Your output must hold every entry exactly as written and none of the pictures.
--- START ---
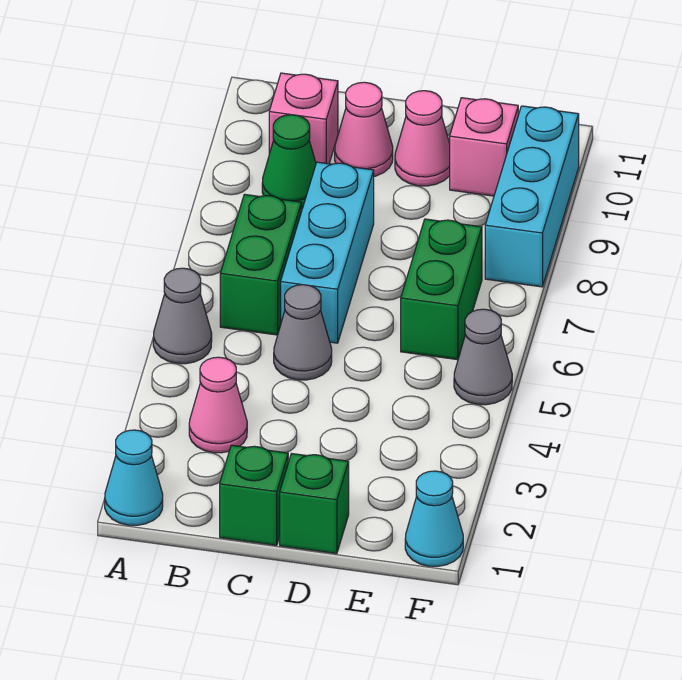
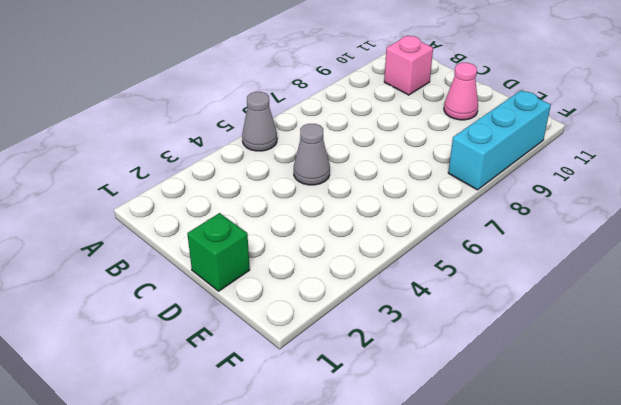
none -> cyan cone A1 level 1
none -> pink cone B3 level 1
none -> green brick B6:B7 level 1

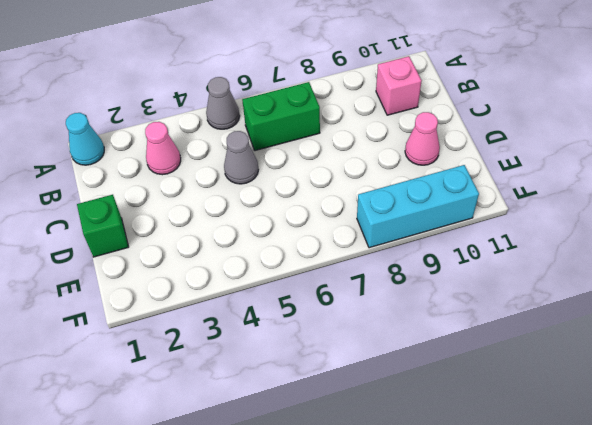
none -> green cone B9 level 1
none -> green brick C1 level 1
none -> cyan brick C6:C8 level 1

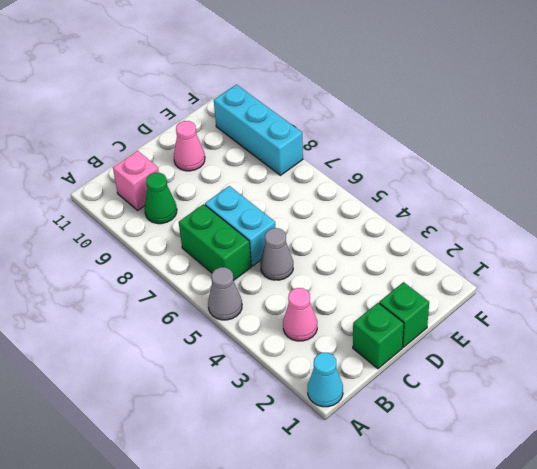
cyan brick C6:C7 level 1 -> cyan brick C6:C8 level 1
none -> pink cone C10 level 1
none -> green brick E6:E7 level 1
none -> pink brick E10 level 1

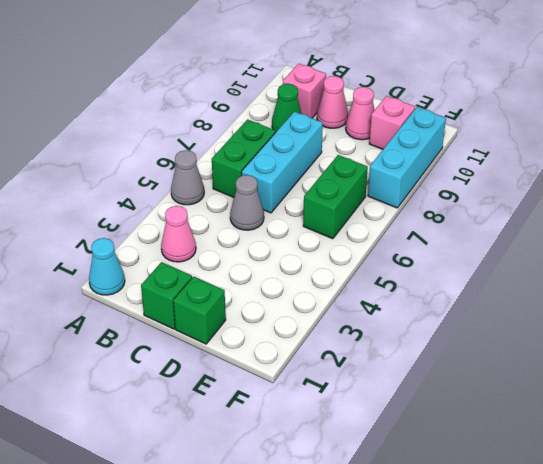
none -> cyan cone F1 level 1
none -> grey cone F5 level 1

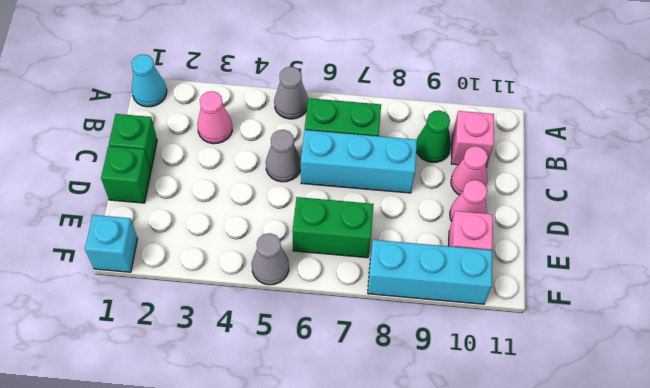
cyan brick F1 level 1 -> cyan cone F1 level 1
--- END ---
Written answer
none -> cyan cone A1 level 1
none -> pink cone B3 level 1
none -> green brick B6:B7 level 1

none -> green cone B9 level 1
none -> green brick C1 level 1
none -> cyan brick C6:C8 level 1

cyan brick C6:C7 level 1 -> cyan brick C6:C8 level 1
none -> pink cone C10 level 1
none -> green brick E6:E7 level 1
none -> pink brick E10 level 1

none -> cyan cone F1 level 1
none -> grey cone F5 level 1

cyan brick F1 level 1 -> cyan cone F1 level 1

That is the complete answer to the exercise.